┌──

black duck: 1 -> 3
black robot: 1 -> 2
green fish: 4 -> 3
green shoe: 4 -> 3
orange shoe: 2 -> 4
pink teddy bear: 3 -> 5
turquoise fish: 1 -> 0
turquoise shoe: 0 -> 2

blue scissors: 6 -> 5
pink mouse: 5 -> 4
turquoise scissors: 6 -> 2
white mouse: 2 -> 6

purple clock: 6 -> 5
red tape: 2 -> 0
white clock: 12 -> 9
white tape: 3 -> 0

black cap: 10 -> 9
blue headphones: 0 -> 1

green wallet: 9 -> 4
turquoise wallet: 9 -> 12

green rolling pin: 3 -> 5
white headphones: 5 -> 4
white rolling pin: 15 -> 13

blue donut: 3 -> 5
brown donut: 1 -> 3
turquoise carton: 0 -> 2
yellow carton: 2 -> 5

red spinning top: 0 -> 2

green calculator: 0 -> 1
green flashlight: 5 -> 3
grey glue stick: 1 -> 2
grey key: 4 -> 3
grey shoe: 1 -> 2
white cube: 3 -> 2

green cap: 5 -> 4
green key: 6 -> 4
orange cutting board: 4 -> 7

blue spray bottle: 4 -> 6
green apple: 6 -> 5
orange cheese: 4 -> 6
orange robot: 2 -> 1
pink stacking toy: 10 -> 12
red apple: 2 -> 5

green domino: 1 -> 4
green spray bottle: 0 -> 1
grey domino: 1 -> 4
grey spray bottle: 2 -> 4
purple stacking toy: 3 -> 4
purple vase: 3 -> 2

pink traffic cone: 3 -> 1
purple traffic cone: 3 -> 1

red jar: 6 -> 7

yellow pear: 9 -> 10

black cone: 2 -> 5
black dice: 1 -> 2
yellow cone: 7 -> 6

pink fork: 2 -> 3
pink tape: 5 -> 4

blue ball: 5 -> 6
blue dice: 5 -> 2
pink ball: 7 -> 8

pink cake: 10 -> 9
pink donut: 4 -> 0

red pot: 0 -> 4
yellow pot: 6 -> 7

└──

Exactly the lines from the one containing "green calculator: 0 -> 1" through the final line above, and only those, should be given again.

green calculator: 0 -> 1
green flashlight: 5 -> 3
grey glue stick: 1 -> 2
grey key: 4 -> 3
grey shoe: 1 -> 2
white cube: 3 -> 2

green cap: 5 -> 4
green key: 6 -> 4
orange cutting board: 4 -> 7

blue spray bottle: 4 -> 6
green apple: 6 -> 5
orange cheese: 4 -> 6
orange robot: 2 -> 1
pink stacking toy: 10 -> 12
red apple: 2 -> 5

green domino: 1 -> 4
green spray bottle: 0 -> 1
grey domino: 1 -> 4
grey spray bottle: 2 -> 4
purple stacking toy: 3 -> 4
purple vase: 3 -> 2

pink traffic cone: 3 -> 1
purple traffic cone: 3 -> 1

red jar: 6 -> 7

yellow pear: 9 -> 10

black cone: 2 -> 5
black dice: 1 -> 2
yellow cone: 7 -> 6

pink fork: 2 -> 3
pink tape: 5 -> 4

blue ball: 5 -> 6
blue dice: 5 -> 2
pink ball: 7 -> 8

pink cake: 10 -> 9
pink donut: 4 -> 0

red pot: 0 -> 4
yellow pot: 6 -> 7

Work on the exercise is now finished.